*What the exercise asks*.
From the line that contains "yellow ellipse: (586, 73)" through the line that contains "yellow pentagon: (772, 617)", output every line of the listing below exactly and leave out all the rest.

Data shown below:

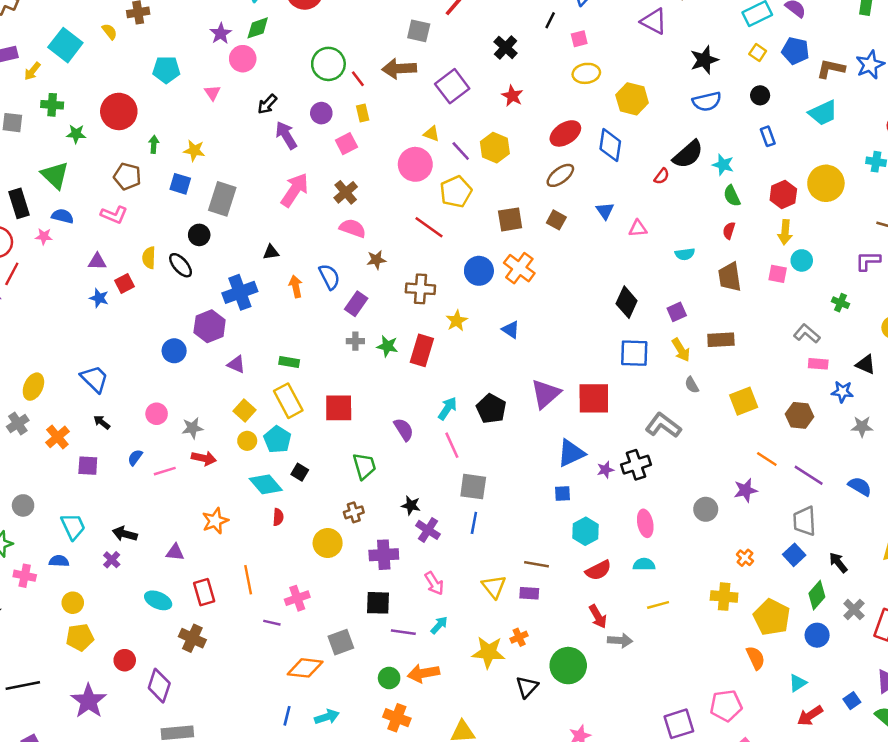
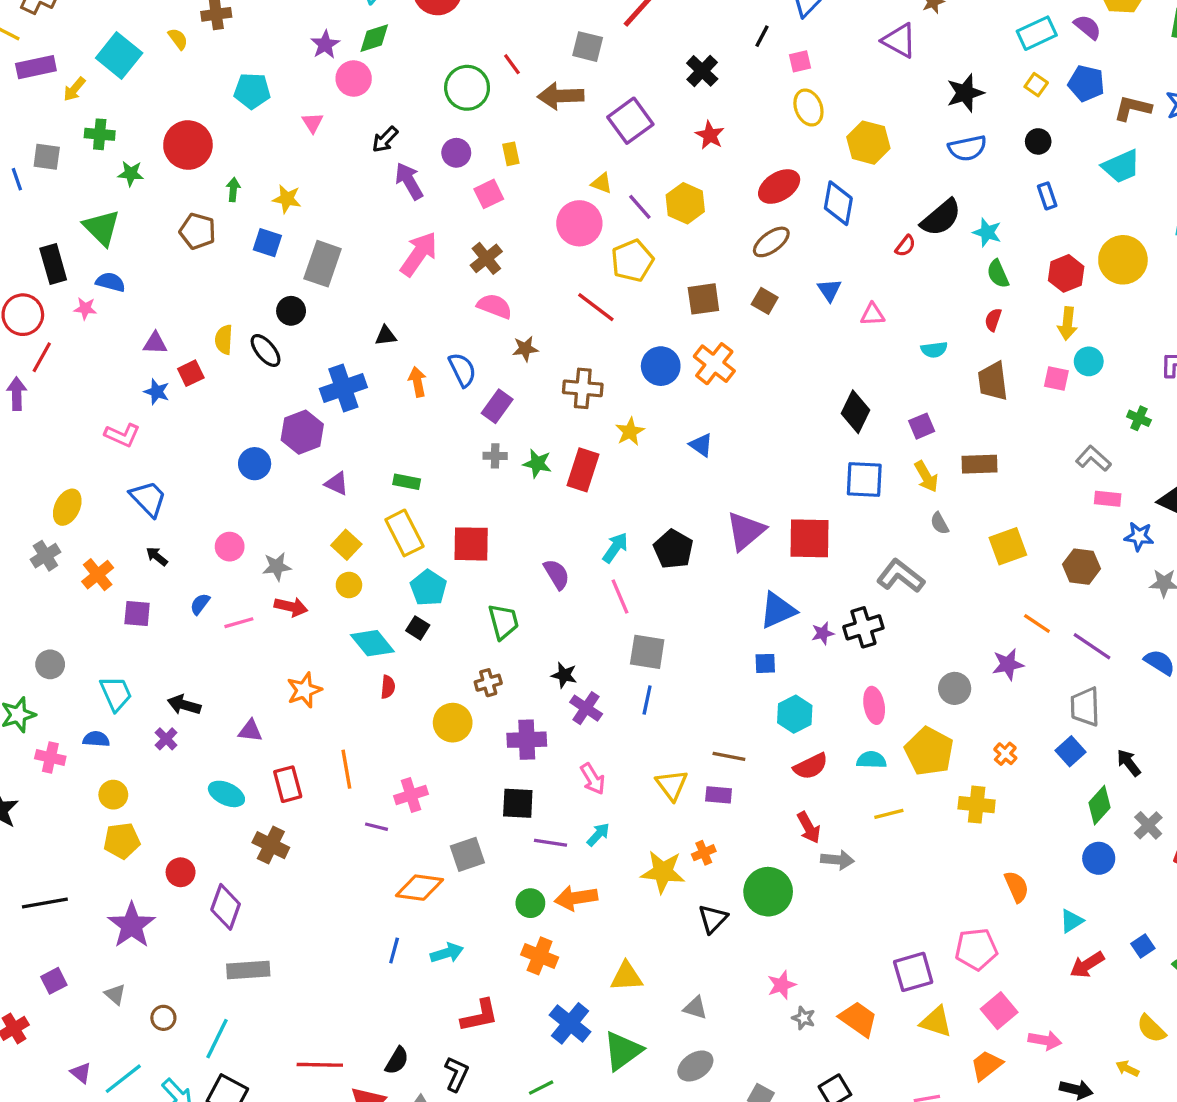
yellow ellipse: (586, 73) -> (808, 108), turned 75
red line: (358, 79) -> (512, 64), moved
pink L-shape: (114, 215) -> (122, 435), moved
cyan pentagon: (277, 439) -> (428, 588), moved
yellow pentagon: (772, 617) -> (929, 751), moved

End of Data shown.
Data shown below:

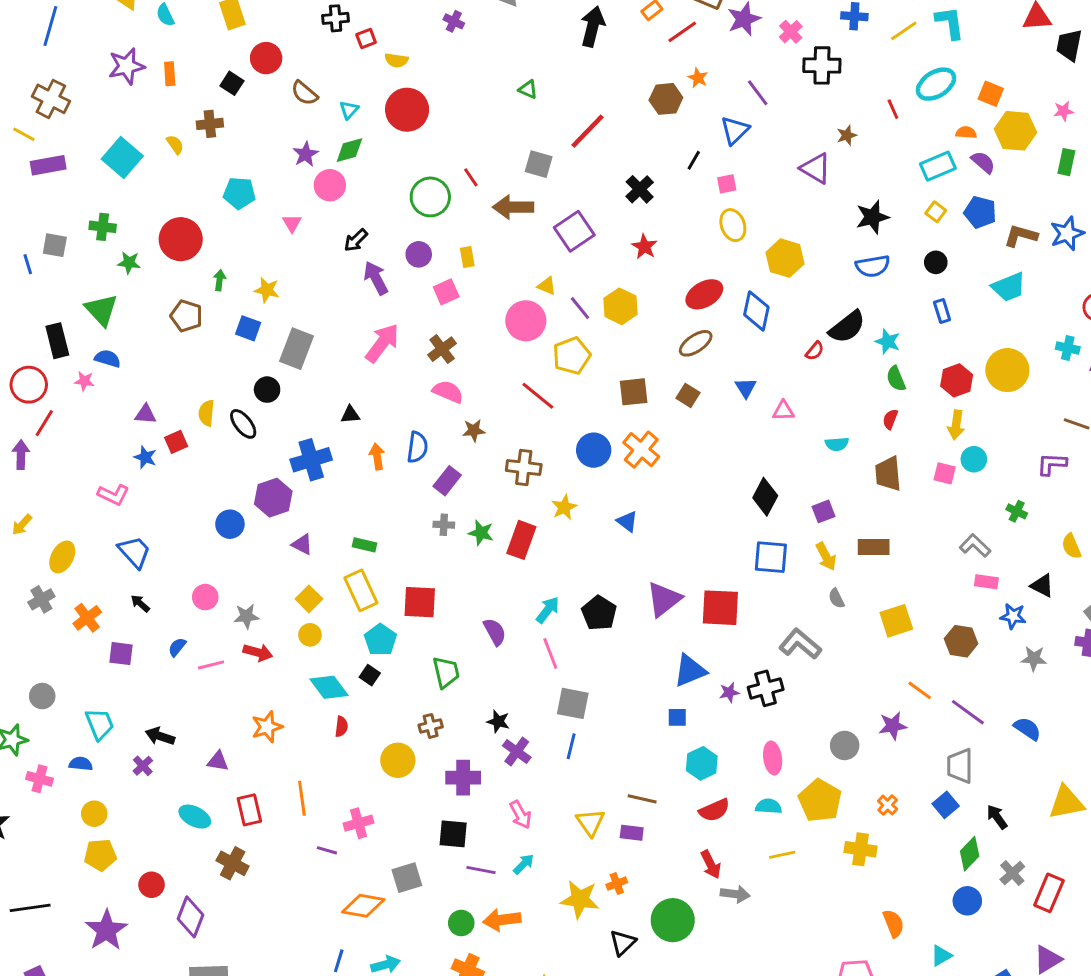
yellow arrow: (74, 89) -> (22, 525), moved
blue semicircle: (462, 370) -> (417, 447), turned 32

End of Data shown.

*Written response*.
yellow ellipse: (586, 73) -> (808, 108), turned 75
red line: (358, 79) -> (512, 64), moved
pink L-shape: (114, 215) -> (122, 435), moved
cyan pentagon: (277, 439) -> (428, 588), moved
yellow pentagon: (772, 617) -> (929, 751), moved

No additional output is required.